▸ **Data to process**:

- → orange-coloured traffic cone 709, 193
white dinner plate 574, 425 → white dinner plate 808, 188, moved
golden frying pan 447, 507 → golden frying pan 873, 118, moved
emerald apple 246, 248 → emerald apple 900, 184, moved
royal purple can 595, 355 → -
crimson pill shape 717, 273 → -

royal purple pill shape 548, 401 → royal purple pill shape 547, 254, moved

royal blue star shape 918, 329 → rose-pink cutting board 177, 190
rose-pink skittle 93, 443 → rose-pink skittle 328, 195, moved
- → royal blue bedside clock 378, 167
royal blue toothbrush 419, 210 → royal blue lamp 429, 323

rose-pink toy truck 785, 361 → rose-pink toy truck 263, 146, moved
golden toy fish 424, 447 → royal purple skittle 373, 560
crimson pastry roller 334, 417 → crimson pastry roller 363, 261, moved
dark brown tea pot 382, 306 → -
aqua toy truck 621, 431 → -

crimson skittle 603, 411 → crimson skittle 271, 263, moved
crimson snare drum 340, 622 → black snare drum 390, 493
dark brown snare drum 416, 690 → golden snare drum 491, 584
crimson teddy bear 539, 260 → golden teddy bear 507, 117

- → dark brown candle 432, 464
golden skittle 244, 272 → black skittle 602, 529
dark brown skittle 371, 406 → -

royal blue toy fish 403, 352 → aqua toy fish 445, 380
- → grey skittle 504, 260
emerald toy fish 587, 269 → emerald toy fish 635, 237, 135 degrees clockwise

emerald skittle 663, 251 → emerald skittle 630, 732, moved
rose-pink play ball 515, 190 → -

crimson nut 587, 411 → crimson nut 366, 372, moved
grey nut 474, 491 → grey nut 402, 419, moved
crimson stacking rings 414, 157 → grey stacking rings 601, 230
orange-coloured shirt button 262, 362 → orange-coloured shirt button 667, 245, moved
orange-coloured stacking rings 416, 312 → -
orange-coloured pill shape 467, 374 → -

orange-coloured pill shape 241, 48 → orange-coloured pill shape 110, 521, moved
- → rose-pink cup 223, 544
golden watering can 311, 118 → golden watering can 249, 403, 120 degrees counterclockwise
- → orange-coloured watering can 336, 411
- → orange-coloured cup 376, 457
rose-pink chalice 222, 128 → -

▸ **Work to be completed**: In the listing above, find the line containing "golden frying pan 447, 507" and the line containing "royal purple can". Output them and every line between, exactly, and nothing else.

▸ **Solution**:
golden frying pan 447, 507 → golden frying pan 873, 118, moved
emerald apple 246, 248 → emerald apple 900, 184, moved
royal purple can 595, 355 → -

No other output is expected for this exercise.